» **ACTION ITEM**
Report, in full, each line of the material below in which the string "degrees" occurs.

» **MATERIAL FOR THIS EXERCISE**
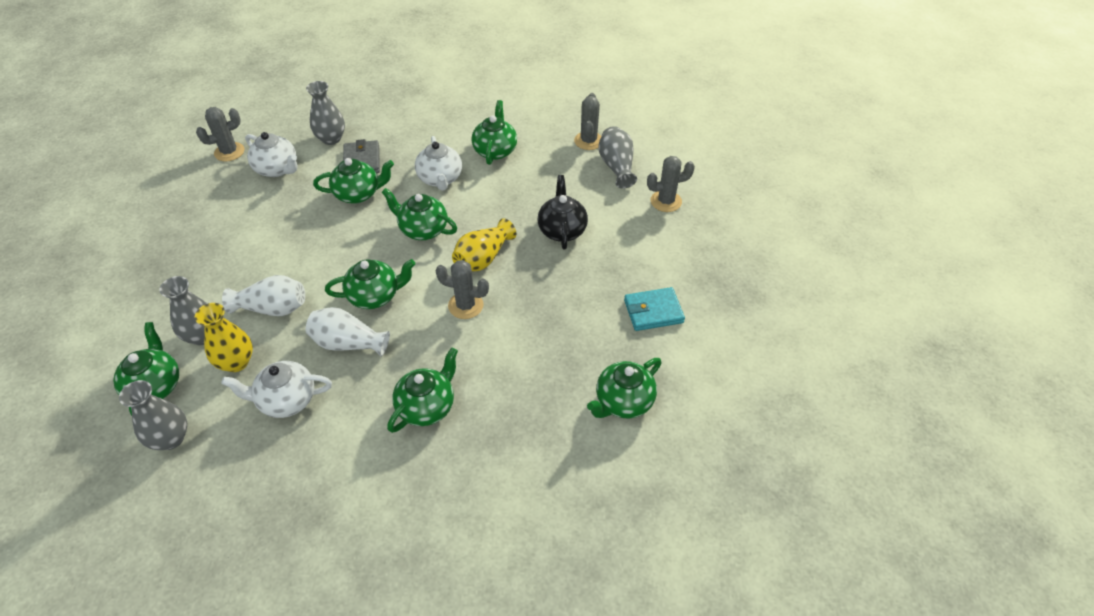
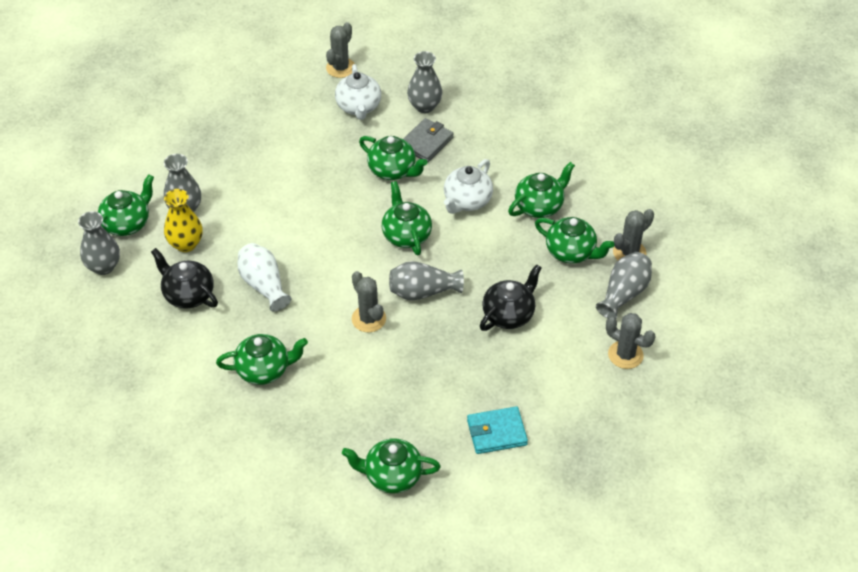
camera: 45 degrees right, 0 degrees up
grey cactus [196,107,245,162] -> grey cactus turned 75 degrees counterclockwise [326,22,355,78]
white teapot [221,361,332,418] -> black teapot [151,248,218,309]
white vase [222,275,305,316] -> none
green teapot [325,259,415,309] -> green teapot moved to [535,217,614,264]
yellow vase [452,218,516,271] -> grey vase [389,261,464,301]
turquoise wallet [624,287,685,331] -> turquoise wallet turned 45 degrees counterclockwise [467,406,528,454]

» **RESULT BELOW**
camera: 45 degrees right, 0 degrees up
grey cactus [196,107,245,162] -> grey cactus turned 75 degrees counterclockwise [326,22,355,78]
turquoise wallet [624,287,685,331] -> turquoise wallet turned 45 degrees counterclockwise [467,406,528,454]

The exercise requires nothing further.